## Study material
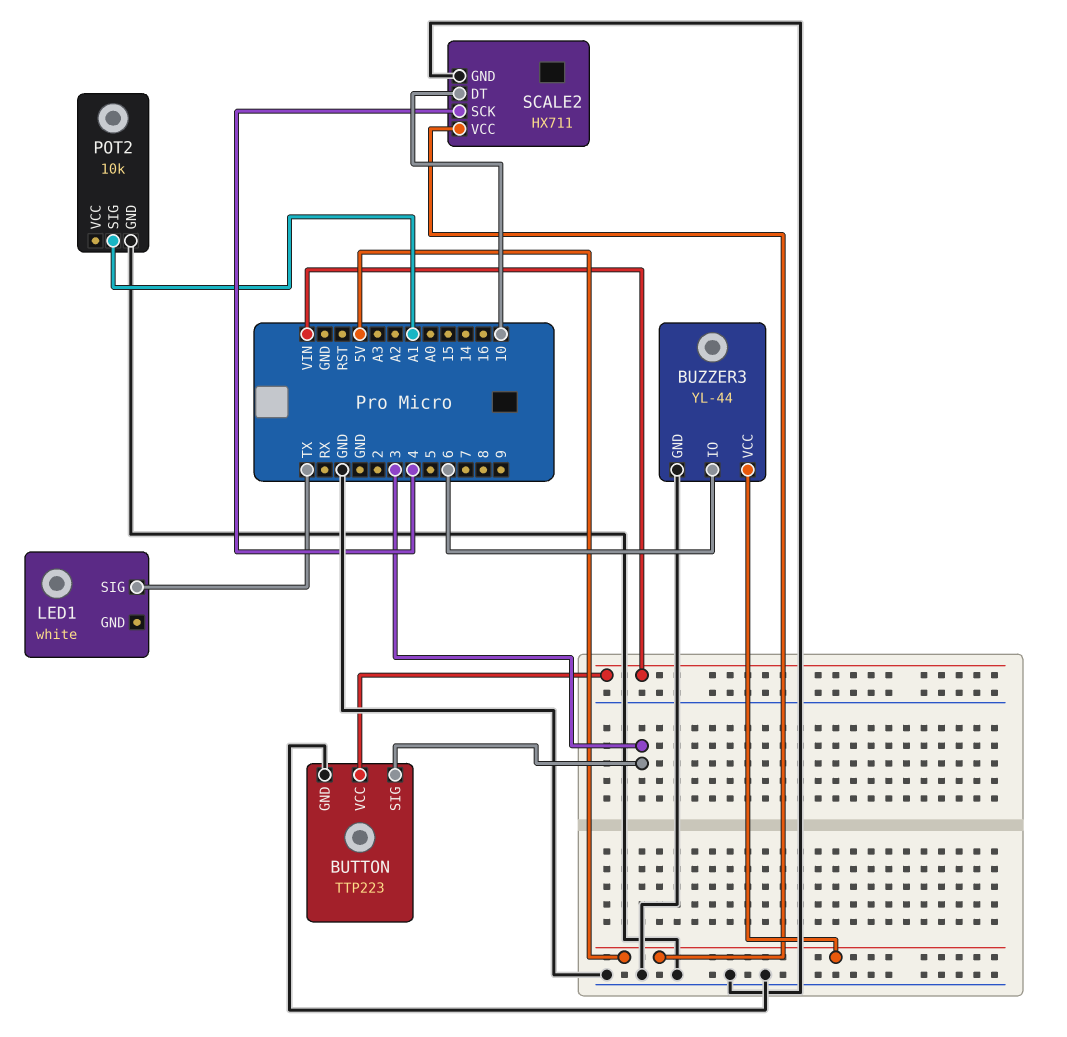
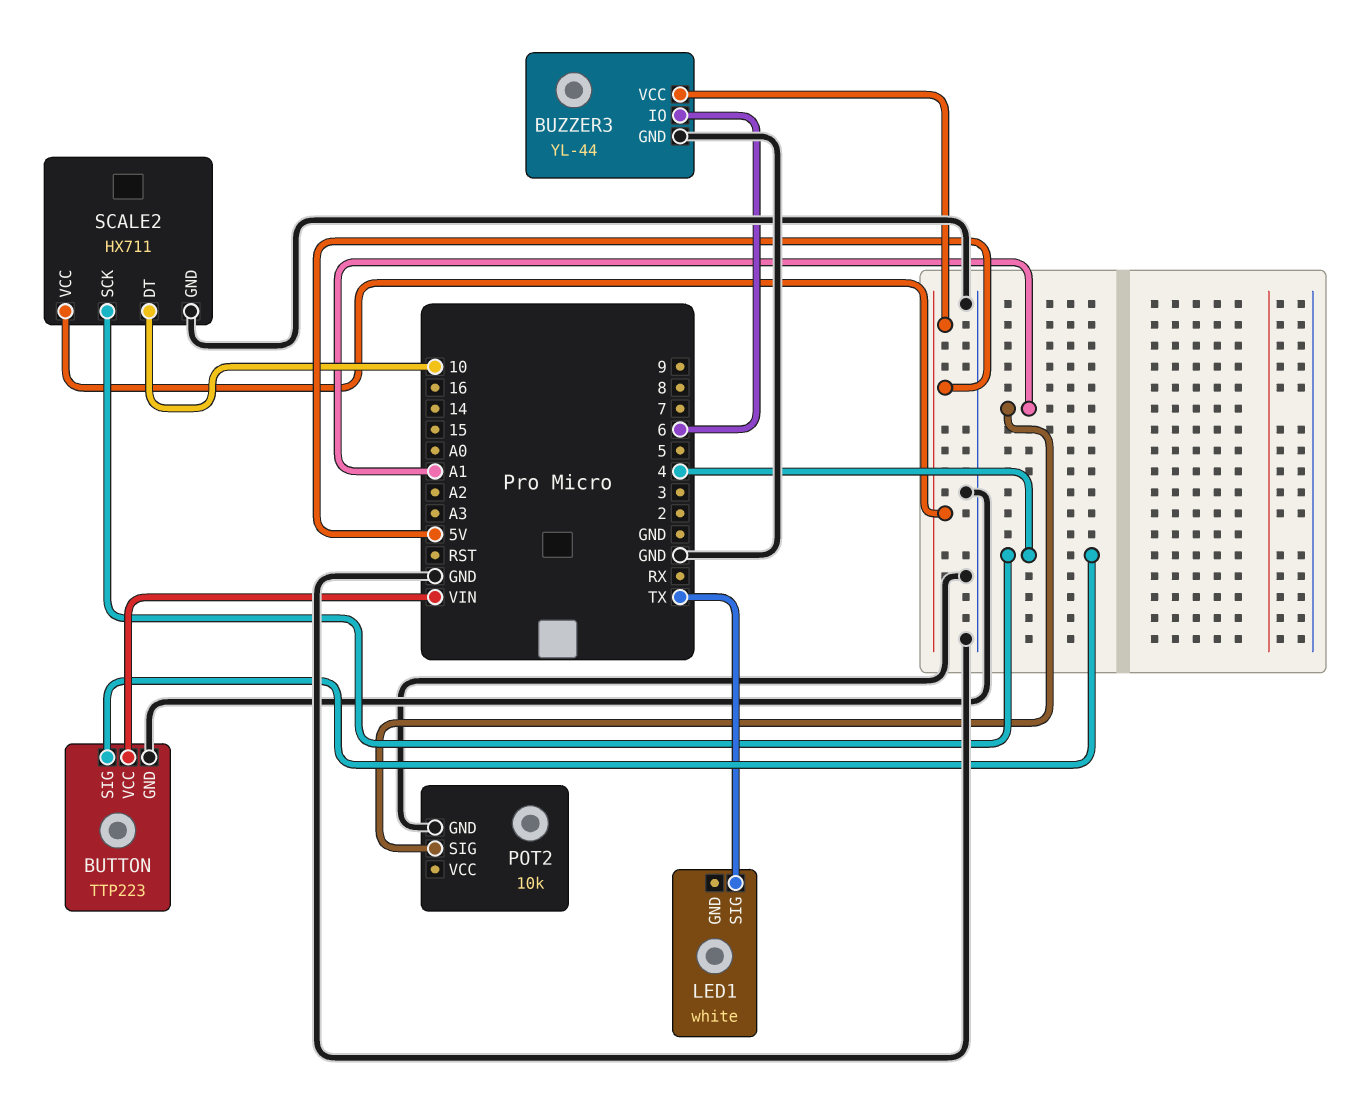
BUTTON pin SIG: 3 -> 4

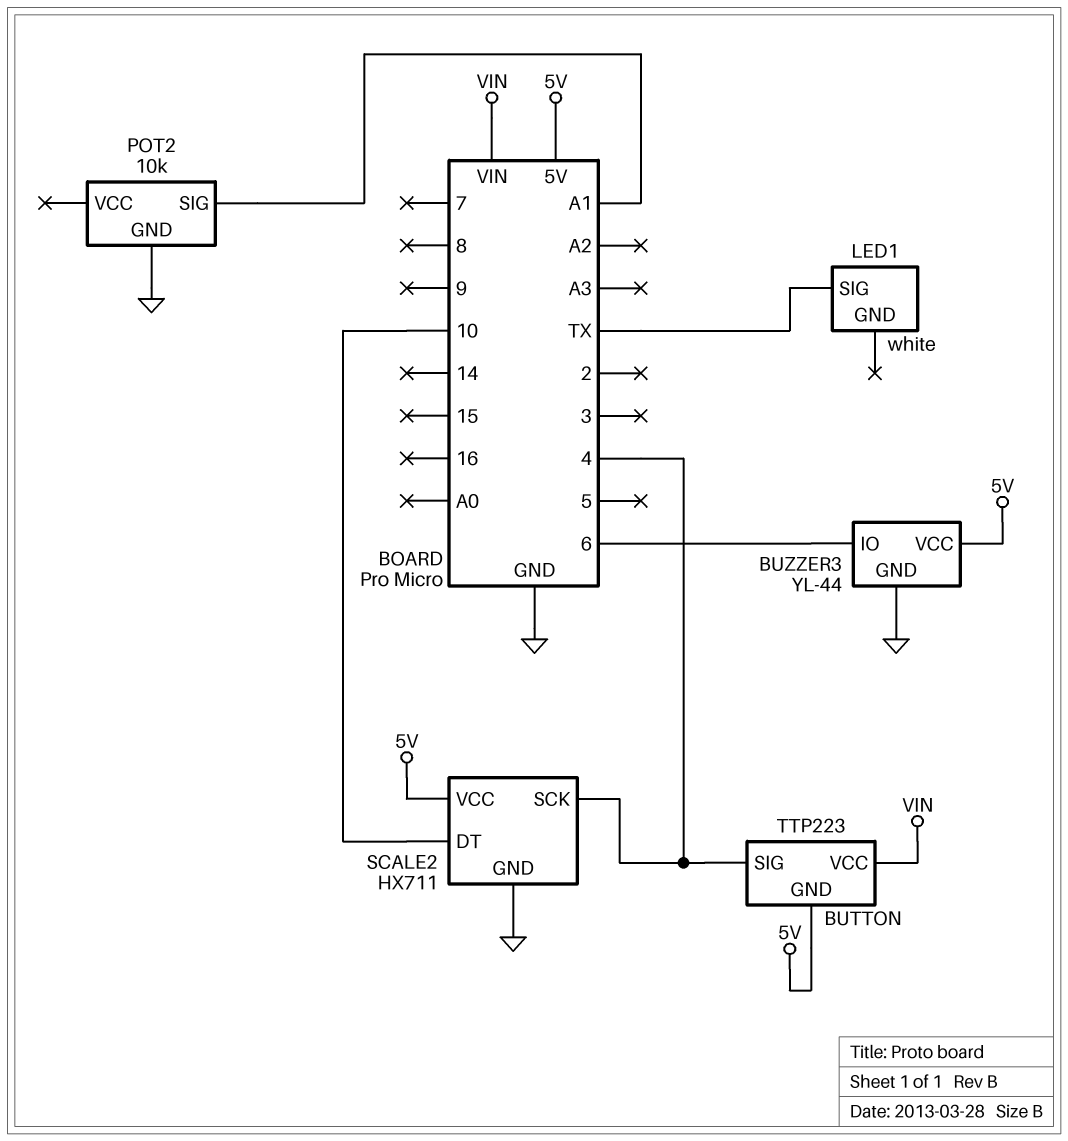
BUTTON pin GND: GND -> 5V

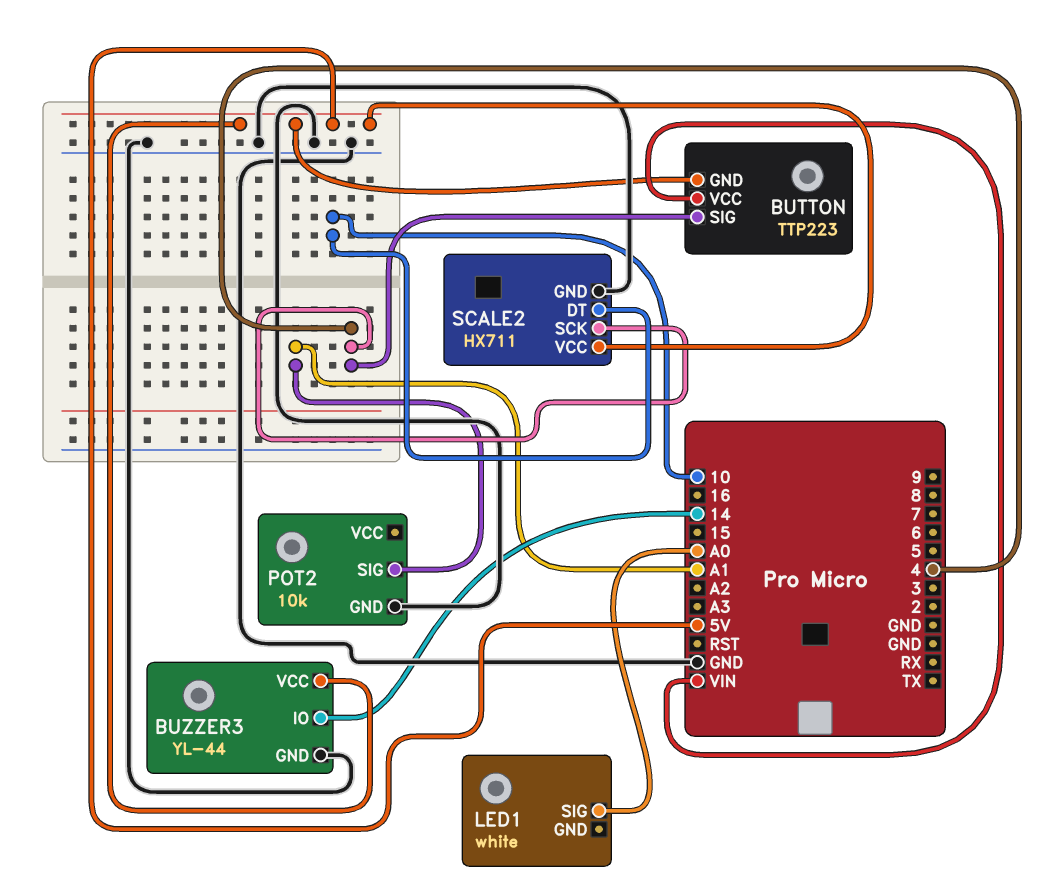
BUZZER3 pin IO: 6 -> 14
LED1 pin SIG: TX -> A0

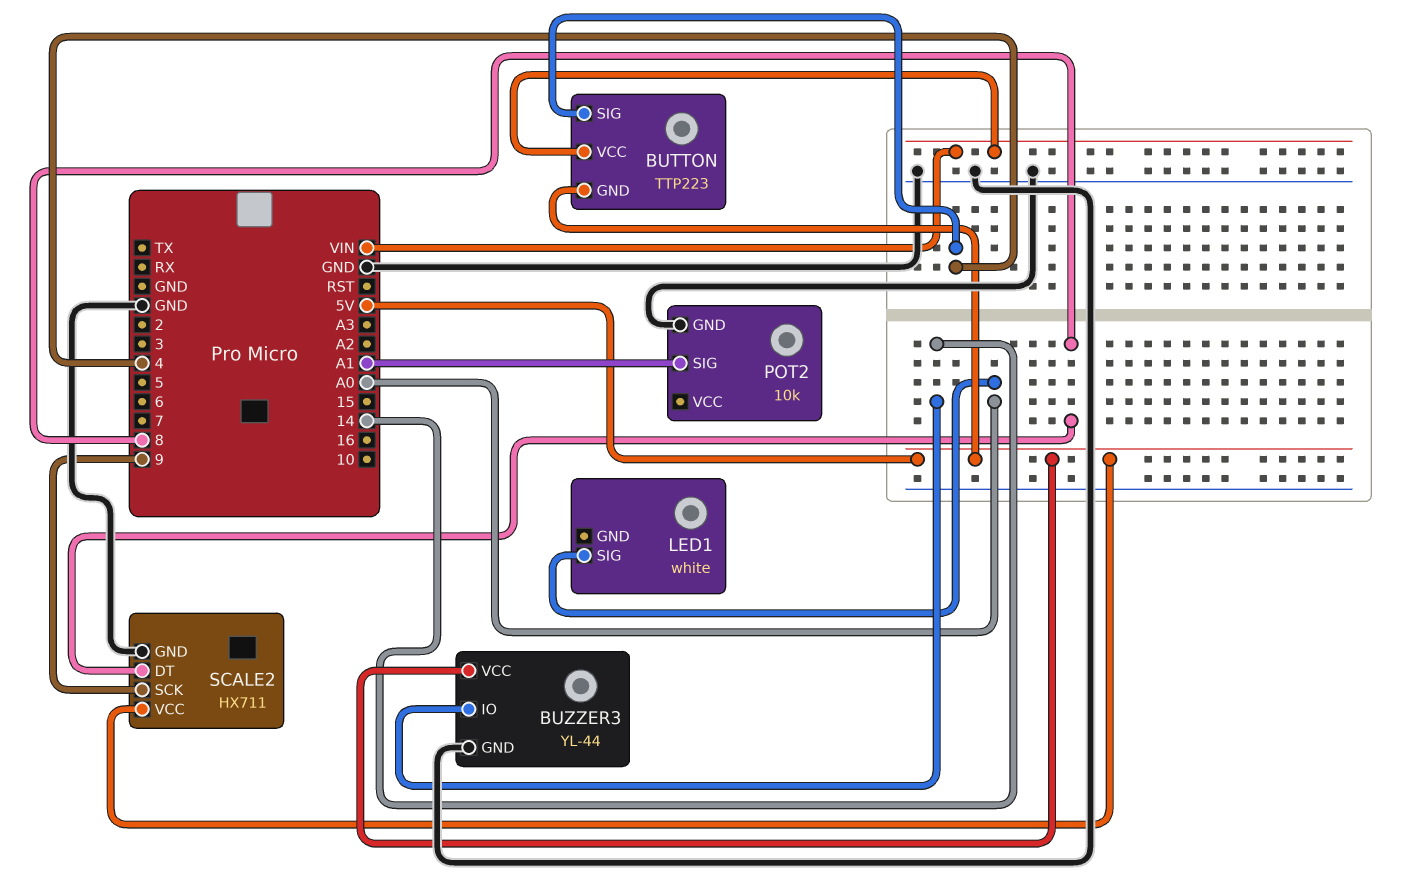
SCALE2 pin DT: 10 -> 8
SCALE2 pin SCK: 4 -> 9

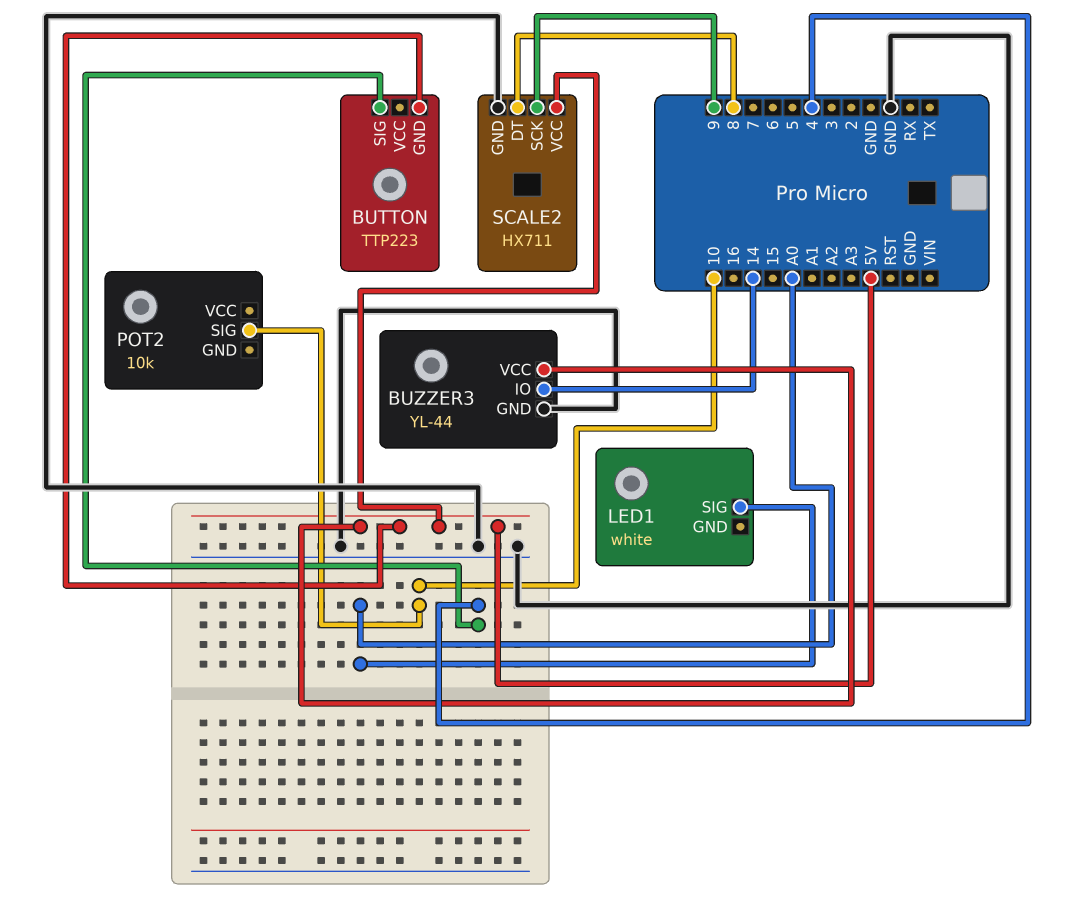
BUTTON pin VCC: VIN -> none
POT2 pin GND: GND -> none
POT2 pin SIG: A1 -> 10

## Problem description
Write out every record above exactly, leaving no picture in the result.

## Output for this exercise
BUTTON pin SIG: 3 -> 4

BUTTON pin GND: GND -> 5V

BUZZER3 pin IO: 6 -> 14
LED1 pin SIG: TX -> A0

SCALE2 pin DT: 10 -> 8
SCALE2 pin SCK: 4 -> 9

BUTTON pin VCC: VIN -> none
POT2 pin GND: GND -> none
POT2 pin SIG: A1 -> 10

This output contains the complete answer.